▸ Data drawn from a collection:
■ ■ ■

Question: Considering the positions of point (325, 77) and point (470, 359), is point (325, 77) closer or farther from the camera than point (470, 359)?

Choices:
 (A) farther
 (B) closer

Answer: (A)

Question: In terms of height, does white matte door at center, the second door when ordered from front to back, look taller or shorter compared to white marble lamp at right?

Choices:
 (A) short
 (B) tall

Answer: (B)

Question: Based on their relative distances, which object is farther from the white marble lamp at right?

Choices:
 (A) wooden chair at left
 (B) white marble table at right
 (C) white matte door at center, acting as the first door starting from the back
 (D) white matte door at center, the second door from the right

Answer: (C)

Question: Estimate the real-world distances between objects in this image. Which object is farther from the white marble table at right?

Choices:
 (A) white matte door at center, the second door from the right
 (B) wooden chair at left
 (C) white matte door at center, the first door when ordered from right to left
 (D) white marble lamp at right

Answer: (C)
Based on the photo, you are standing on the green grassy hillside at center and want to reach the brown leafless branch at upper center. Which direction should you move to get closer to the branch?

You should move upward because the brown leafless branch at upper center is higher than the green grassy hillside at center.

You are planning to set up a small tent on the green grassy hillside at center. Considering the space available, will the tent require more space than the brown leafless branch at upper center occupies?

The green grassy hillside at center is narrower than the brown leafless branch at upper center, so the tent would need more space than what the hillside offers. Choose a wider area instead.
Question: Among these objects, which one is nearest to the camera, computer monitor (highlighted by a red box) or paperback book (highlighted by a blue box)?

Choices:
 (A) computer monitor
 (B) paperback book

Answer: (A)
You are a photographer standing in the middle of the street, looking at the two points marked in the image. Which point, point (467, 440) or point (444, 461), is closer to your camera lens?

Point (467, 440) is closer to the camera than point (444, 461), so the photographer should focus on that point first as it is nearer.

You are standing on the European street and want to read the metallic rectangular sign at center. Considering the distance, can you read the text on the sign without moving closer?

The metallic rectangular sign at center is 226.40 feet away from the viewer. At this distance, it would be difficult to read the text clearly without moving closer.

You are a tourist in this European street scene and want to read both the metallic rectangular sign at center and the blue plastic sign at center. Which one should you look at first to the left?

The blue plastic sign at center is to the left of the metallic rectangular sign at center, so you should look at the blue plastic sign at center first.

■ ■ ■

▸ What is needed:
Reproduce the lines of the listing above, starting with the line containing "The green grassy hillside at center is" and ending with the line containing "You are a photographer", both lines included.

▸ Correct output:
The green grassy hillside at center is narrower than the brown leafless branch at upper center, so the tent would need more space than what the hillside offers. Choose a wider area instead.
Question: Among these objects, which one is nearest to the camera, computer monitor (highlighted by a red box) or paperback book (highlighted by a blue box)?

Choices:
 (A) computer monitor
 (B) paperback book

Answer: (A)
You are a photographer standing in the middle of the street, looking at the two points marked in the image. Which point, point (467, 440) or point (444, 461), is closer to your camera lens?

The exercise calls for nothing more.